** Dataset follows **

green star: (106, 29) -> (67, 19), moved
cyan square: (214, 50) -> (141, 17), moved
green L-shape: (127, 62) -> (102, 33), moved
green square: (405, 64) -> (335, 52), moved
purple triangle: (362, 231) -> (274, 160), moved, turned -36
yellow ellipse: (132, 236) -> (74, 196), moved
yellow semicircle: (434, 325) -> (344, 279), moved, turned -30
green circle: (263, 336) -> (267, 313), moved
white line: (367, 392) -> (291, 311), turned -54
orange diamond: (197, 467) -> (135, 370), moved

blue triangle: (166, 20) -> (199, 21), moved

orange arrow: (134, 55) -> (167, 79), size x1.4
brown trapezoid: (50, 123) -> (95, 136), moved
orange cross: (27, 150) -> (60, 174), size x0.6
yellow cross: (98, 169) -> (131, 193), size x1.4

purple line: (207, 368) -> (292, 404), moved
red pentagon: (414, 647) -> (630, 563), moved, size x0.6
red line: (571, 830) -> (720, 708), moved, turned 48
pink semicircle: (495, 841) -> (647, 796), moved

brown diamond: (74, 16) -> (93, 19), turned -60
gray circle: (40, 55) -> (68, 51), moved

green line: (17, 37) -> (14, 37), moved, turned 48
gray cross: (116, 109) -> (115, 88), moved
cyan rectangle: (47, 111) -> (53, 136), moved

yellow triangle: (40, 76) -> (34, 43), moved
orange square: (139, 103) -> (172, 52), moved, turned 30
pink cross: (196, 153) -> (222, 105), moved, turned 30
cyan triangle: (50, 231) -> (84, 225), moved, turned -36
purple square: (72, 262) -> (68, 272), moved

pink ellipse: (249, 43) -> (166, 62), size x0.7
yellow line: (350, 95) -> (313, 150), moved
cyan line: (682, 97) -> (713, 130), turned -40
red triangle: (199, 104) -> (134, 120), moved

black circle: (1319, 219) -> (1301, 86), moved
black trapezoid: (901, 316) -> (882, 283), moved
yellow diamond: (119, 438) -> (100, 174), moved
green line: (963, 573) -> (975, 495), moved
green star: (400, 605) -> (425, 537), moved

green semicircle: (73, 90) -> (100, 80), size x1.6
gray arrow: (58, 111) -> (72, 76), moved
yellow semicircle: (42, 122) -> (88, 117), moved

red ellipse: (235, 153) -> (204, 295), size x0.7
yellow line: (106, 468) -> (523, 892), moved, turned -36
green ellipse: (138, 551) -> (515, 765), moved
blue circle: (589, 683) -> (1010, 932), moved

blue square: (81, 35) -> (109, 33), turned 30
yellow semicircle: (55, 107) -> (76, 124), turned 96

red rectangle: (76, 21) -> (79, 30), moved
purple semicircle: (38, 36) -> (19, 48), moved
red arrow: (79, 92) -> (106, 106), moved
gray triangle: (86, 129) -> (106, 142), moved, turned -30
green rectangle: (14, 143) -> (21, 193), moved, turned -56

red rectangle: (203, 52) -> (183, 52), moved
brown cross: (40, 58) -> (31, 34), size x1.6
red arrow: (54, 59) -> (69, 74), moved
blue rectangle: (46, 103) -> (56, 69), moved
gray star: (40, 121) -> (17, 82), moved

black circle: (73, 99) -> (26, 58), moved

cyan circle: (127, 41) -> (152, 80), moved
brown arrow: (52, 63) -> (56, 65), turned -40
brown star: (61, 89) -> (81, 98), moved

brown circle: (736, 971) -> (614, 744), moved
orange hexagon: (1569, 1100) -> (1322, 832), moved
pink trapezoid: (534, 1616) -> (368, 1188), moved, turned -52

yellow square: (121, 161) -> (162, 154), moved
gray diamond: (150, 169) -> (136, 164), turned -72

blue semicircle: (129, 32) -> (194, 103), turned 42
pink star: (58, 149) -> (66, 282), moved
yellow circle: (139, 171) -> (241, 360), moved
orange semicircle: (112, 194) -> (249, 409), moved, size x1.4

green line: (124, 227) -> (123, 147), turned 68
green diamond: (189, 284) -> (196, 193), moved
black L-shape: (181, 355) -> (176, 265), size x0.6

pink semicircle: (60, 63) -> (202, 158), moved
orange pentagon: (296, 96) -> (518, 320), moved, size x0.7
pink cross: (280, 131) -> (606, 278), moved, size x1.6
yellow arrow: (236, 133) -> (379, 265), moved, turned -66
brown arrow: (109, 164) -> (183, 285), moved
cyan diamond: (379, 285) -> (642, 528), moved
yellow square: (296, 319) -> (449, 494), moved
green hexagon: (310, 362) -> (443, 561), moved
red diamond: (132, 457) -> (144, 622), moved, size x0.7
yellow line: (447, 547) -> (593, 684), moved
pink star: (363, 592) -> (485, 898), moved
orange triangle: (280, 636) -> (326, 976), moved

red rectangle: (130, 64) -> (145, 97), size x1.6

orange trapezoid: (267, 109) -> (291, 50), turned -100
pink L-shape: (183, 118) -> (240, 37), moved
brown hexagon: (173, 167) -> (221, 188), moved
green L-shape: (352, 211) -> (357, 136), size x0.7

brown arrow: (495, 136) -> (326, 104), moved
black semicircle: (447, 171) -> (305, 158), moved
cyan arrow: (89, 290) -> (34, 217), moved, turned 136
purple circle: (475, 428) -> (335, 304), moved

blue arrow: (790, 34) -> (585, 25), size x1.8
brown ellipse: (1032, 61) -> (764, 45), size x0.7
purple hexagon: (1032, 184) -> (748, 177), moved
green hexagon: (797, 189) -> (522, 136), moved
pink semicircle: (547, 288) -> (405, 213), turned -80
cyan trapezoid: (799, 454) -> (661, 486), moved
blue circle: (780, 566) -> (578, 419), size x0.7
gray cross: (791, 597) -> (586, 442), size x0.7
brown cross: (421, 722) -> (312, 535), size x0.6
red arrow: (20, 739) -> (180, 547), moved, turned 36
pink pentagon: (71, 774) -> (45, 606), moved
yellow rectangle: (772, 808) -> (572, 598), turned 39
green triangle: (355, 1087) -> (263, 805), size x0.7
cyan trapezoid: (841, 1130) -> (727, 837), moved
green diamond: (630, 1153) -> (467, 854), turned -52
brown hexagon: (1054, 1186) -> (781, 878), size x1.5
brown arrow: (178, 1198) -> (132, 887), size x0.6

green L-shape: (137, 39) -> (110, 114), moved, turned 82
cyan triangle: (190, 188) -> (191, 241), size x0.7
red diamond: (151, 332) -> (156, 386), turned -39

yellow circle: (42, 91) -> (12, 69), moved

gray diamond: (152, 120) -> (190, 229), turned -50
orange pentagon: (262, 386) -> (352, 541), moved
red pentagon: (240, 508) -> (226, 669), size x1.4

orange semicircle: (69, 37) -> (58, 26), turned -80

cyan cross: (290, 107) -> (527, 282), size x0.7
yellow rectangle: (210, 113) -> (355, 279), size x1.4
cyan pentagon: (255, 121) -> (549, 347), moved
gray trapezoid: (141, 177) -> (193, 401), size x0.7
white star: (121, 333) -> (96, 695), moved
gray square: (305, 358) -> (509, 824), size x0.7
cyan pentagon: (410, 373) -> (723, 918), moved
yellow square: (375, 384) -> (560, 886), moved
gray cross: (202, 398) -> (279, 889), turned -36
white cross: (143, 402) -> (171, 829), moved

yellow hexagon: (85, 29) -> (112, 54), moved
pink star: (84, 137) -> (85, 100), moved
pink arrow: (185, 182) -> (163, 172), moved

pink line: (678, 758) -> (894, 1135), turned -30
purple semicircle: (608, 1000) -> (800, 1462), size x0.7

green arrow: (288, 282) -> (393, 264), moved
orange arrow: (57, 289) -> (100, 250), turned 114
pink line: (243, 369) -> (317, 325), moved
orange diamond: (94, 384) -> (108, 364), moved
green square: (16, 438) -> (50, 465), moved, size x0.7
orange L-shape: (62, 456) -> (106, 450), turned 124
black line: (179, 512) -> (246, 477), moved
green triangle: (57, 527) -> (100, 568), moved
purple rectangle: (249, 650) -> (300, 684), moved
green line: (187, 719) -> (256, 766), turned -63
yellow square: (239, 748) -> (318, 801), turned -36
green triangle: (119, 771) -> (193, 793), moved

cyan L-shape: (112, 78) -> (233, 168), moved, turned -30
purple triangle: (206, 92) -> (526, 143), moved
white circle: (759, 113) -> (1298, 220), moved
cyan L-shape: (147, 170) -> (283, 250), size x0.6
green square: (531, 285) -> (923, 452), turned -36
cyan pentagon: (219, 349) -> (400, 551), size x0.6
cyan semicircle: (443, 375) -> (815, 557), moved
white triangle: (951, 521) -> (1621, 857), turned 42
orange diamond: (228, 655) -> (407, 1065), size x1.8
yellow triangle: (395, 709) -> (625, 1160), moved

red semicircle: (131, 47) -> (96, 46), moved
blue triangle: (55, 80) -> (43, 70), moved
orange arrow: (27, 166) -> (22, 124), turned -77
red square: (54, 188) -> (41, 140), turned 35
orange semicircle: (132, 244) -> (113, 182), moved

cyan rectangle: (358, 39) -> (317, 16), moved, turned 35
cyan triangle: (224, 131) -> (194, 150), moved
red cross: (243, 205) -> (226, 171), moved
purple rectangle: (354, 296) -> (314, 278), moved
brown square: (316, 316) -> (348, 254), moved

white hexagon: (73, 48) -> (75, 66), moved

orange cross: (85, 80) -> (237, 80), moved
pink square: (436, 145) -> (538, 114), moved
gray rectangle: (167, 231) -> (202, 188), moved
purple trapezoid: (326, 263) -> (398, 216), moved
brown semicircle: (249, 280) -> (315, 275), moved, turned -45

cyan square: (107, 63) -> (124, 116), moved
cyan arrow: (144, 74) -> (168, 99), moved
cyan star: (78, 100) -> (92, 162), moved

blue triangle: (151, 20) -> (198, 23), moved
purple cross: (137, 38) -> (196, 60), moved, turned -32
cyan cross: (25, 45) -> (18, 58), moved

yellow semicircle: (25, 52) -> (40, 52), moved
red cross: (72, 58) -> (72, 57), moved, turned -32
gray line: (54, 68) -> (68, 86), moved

** End of Dataset **

Aim of the exercise |
Line count for the word "hexagon": please state how many lines of the records above contain it, and nothing else.

Output of the exercise |
8